— Entries provided —

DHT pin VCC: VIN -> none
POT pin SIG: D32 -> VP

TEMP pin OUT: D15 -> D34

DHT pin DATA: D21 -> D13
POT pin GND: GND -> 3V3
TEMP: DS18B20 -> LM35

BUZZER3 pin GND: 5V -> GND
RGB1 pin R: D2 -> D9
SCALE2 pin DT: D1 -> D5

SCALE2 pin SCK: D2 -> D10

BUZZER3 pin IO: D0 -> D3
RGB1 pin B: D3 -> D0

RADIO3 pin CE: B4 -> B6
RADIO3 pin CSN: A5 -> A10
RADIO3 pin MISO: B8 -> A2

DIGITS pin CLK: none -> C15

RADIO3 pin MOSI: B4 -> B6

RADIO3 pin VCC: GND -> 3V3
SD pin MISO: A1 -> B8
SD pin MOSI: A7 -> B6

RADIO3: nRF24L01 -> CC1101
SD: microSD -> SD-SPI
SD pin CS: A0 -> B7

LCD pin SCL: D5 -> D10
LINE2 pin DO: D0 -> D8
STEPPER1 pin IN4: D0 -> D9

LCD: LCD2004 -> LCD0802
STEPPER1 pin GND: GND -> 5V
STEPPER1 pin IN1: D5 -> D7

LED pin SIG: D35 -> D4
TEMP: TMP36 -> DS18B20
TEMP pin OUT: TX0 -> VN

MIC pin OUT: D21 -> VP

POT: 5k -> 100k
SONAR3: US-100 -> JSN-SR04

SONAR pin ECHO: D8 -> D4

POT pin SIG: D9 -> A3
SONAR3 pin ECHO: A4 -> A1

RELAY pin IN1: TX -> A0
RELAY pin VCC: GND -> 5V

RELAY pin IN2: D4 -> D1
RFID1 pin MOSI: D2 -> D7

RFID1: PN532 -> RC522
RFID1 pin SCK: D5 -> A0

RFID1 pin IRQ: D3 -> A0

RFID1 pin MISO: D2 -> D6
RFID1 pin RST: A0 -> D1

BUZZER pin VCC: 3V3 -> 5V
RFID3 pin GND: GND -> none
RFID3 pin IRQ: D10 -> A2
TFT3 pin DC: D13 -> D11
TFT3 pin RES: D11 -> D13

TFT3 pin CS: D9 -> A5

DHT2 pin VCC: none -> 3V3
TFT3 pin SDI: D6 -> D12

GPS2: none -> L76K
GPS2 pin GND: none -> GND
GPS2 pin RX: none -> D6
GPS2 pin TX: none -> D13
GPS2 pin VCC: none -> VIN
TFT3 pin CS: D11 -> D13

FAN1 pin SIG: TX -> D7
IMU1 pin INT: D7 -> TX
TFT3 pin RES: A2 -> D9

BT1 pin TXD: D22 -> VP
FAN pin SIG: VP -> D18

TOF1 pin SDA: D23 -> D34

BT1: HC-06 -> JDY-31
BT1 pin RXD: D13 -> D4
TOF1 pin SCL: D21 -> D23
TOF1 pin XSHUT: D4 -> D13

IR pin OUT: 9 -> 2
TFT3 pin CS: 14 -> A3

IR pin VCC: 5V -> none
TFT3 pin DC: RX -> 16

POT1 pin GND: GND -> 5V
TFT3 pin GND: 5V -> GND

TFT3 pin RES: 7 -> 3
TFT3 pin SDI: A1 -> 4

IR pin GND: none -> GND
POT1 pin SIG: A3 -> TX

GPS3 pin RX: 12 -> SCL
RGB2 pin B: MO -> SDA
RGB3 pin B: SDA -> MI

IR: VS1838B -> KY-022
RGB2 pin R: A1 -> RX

— Instructions to follow —
Reproduce every line of the listing above in which the string "none" appears.

— Solution for this task —
DHT pin VCC: VIN -> none
DIGITS pin CLK: none -> C15
RFID3 pin GND: GND -> none
DHT2 pin VCC: none -> 3V3
GPS2: none -> L76K
GPS2 pin GND: none -> GND
GPS2 pin RX: none -> D6
GPS2 pin TX: none -> D13
GPS2 pin VCC: none -> VIN
IR pin VCC: 5V -> none
IR pin GND: none -> GND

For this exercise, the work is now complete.